■ **Problem to work on**:
Everything in the records below from the line containing "[331, 44, 395, 105]" through the line containing "[392, 148, 428, 197]" is to be reproduced exactly, those two lines included; no picture is to be copied.

■ **Dataset records**:
Start of Block

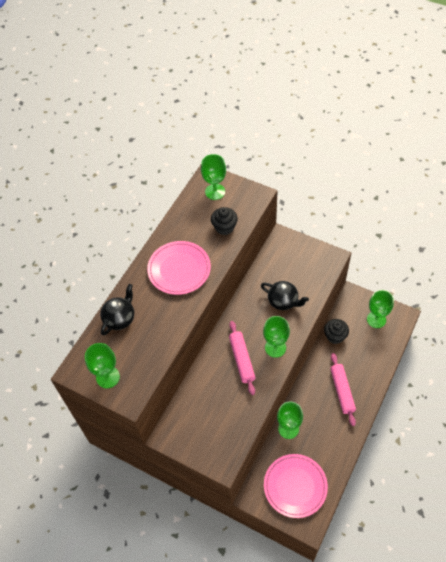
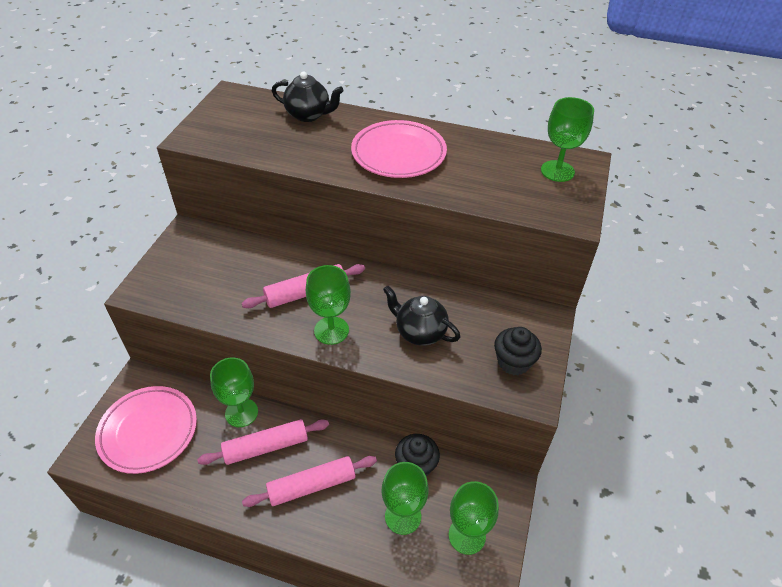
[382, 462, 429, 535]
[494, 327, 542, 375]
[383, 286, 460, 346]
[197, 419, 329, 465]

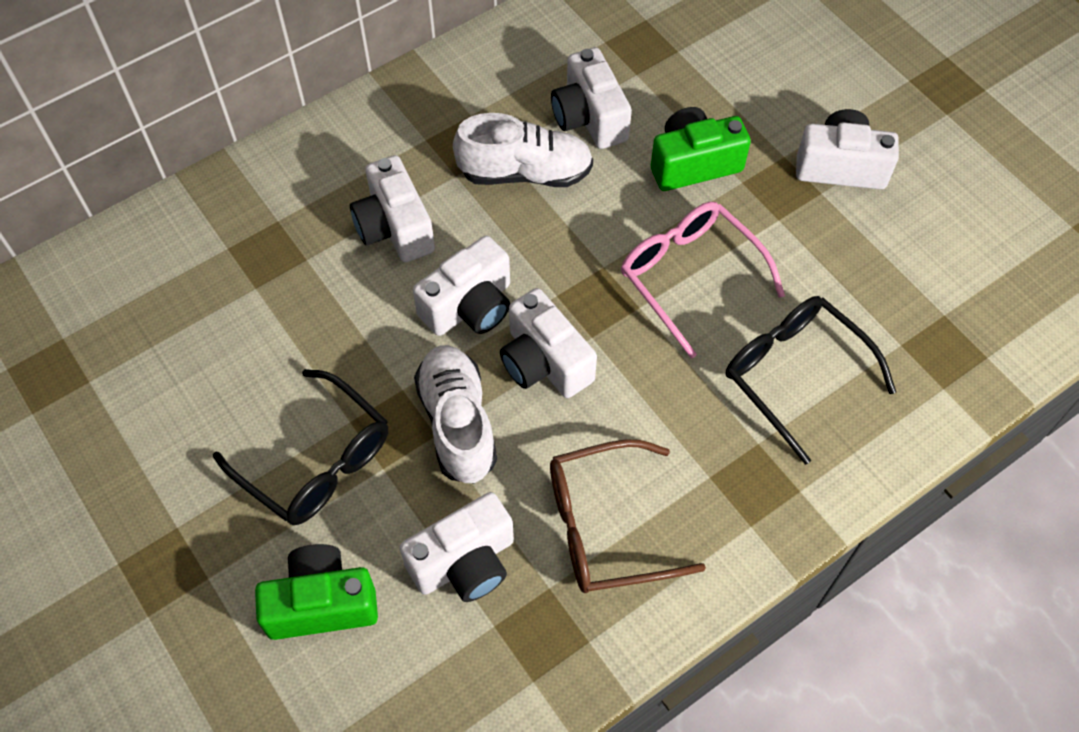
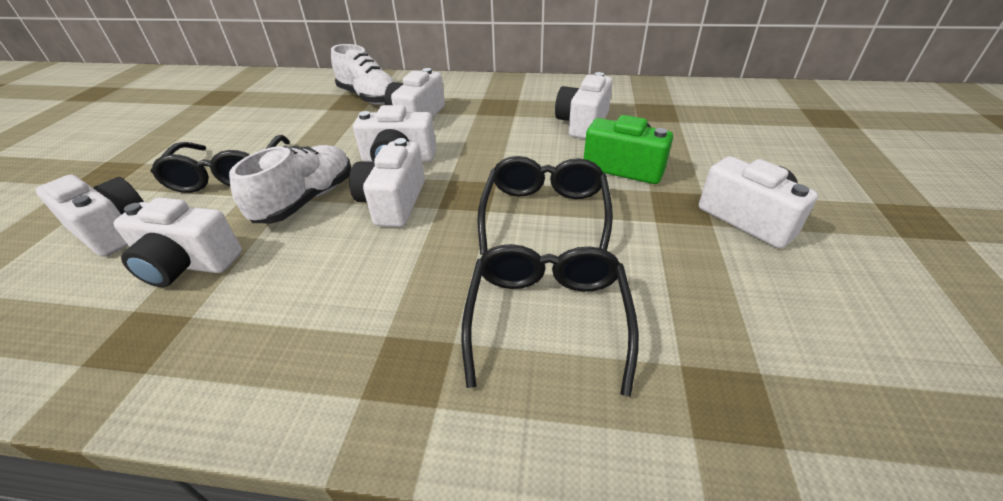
[36, 174, 144, 257]
[331, 44, 395, 105]
[550, 439, 706, 593] (first image)
[477, 156, 613, 255]

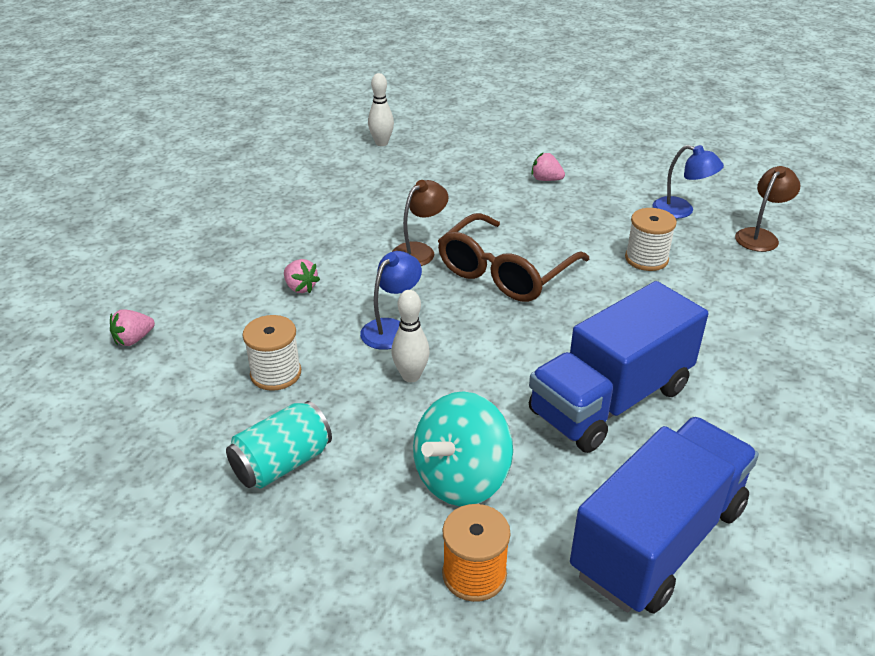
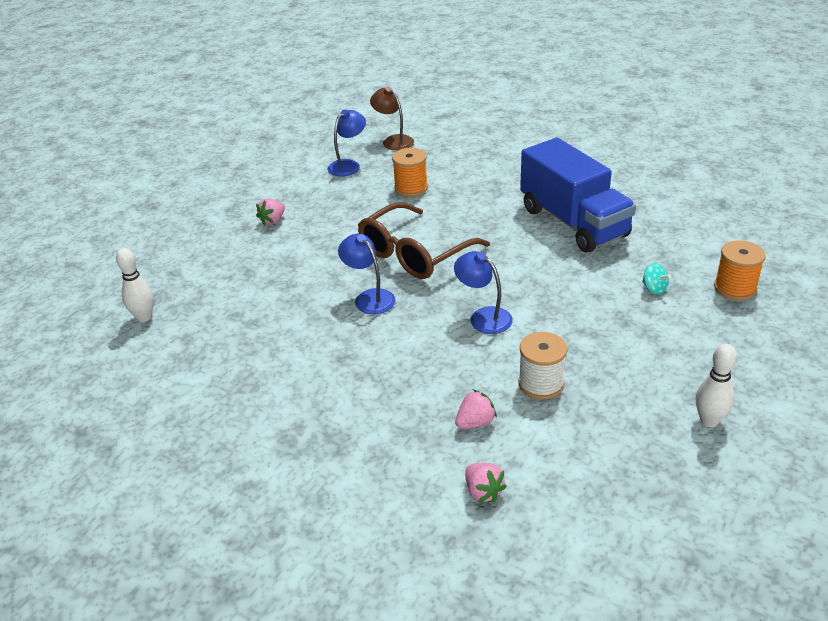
[226, 401, 332, 489] (first image)
[455, 389, 497, 429]
[696, 344, 737, 427]
[338, 234, 395, 314]
[642, 263, 671, 295]
[358, 202, 490, 279]
[570, 417, 759, 613] (first image)
[392, 148, 428, 197]

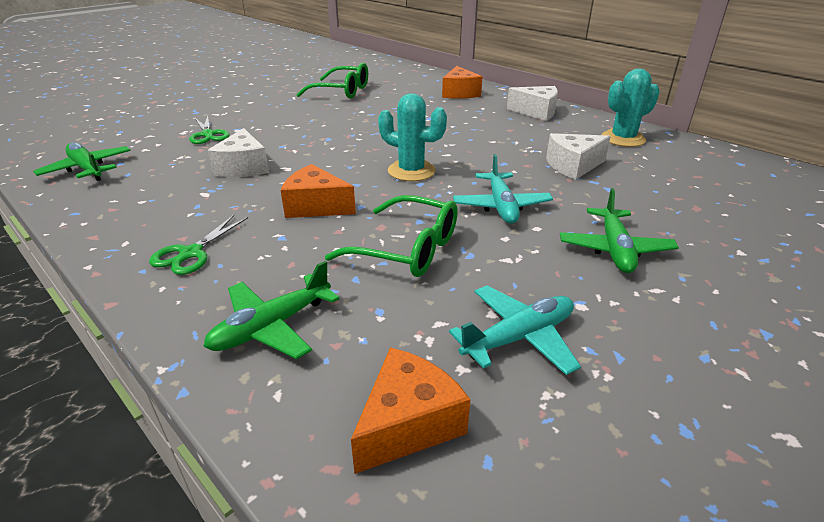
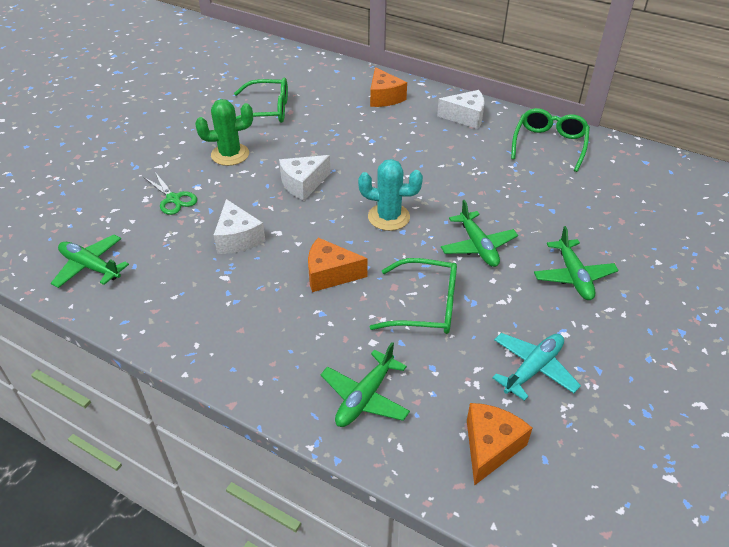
[149, 215, 248, 275] (first image)
[441, 200, 518, 267]
[279, 155, 331, 200]
[511, 108, 590, 172]
[195, 99, 253, 166]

End of Block

■ **The completed task**:
[331, 44, 395, 105]
[550, 439, 706, 593] (first image)
[477, 156, 613, 255]

[226, 401, 332, 489] (first image)
[455, 389, 497, 429]
[696, 344, 737, 427]
[338, 234, 395, 314]
[642, 263, 671, 295]
[358, 202, 490, 279]
[570, 417, 759, 613] (first image)
[392, 148, 428, 197]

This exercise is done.